• [RECORDED INFORMATION]:
.....

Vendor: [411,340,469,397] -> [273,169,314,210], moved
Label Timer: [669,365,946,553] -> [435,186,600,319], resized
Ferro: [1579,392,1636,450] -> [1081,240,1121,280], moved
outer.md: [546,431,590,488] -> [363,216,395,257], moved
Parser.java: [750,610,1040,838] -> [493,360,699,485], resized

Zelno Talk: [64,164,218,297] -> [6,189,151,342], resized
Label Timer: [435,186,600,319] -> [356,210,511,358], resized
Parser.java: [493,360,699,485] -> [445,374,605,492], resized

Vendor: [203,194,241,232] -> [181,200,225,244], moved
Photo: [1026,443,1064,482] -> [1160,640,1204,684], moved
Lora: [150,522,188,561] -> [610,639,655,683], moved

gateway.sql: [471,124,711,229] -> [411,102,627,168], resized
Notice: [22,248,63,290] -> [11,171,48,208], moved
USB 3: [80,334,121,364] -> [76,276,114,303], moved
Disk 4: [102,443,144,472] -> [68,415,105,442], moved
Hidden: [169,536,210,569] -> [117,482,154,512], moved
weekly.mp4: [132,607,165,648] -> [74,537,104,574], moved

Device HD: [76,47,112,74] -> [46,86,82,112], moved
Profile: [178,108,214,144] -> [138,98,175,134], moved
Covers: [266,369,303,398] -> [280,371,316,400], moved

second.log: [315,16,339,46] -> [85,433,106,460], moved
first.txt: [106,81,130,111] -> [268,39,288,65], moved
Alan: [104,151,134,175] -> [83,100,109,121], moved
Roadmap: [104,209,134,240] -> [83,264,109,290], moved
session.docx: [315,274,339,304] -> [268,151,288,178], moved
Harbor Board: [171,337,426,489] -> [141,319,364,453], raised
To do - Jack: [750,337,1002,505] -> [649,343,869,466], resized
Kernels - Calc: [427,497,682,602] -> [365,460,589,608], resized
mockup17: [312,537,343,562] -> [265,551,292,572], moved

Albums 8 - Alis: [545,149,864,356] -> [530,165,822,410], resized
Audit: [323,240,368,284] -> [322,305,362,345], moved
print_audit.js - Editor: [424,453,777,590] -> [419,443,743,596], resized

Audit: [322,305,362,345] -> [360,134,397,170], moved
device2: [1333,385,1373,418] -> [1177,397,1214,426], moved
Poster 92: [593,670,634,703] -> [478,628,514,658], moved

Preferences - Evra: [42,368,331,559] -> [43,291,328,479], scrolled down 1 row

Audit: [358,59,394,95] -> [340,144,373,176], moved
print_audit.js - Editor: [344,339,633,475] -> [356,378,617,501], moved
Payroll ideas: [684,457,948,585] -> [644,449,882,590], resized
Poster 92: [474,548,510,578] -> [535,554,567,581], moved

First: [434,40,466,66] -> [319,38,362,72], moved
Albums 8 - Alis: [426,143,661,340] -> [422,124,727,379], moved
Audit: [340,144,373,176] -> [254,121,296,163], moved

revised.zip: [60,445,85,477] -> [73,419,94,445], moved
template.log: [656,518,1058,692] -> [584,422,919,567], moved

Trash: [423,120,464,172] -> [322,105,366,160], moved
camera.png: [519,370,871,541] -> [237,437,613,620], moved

.....

• [THE PROBLEM]: Starting at the first line of the entries above, please extract each line up to and including the line with "first.txt: [106,81,130,111] ->", unchanged, and add nothing.

• [EXERCISE RESULT]:
Vendor: [411,340,469,397] -> [273,169,314,210], moved
Label Timer: [669,365,946,553] -> [435,186,600,319], resized
Ferro: [1579,392,1636,450] -> [1081,240,1121,280], moved
outer.md: [546,431,590,488] -> [363,216,395,257], moved
Parser.java: [750,610,1040,838] -> [493,360,699,485], resized

Zelno Talk: [64,164,218,297] -> [6,189,151,342], resized
Label Timer: [435,186,600,319] -> [356,210,511,358], resized
Parser.java: [493,360,699,485] -> [445,374,605,492], resized

Vendor: [203,194,241,232] -> [181,200,225,244], moved
Photo: [1026,443,1064,482] -> [1160,640,1204,684], moved
Lora: [150,522,188,561] -> [610,639,655,683], moved

gateway.sql: [471,124,711,229] -> [411,102,627,168], resized
Notice: [22,248,63,290] -> [11,171,48,208], moved
USB 3: [80,334,121,364] -> [76,276,114,303], moved
Disk 4: [102,443,144,472] -> [68,415,105,442], moved
Hidden: [169,536,210,569] -> [117,482,154,512], moved
weekly.mp4: [132,607,165,648] -> [74,537,104,574], moved

Device HD: [76,47,112,74] -> [46,86,82,112], moved
Profile: [178,108,214,144] -> [138,98,175,134], moved
Covers: [266,369,303,398] -> [280,371,316,400], moved

second.log: [315,16,339,46] -> [85,433,106,460], moved
first.txt: [106,81,130,111] -> [268,39,288,65], moved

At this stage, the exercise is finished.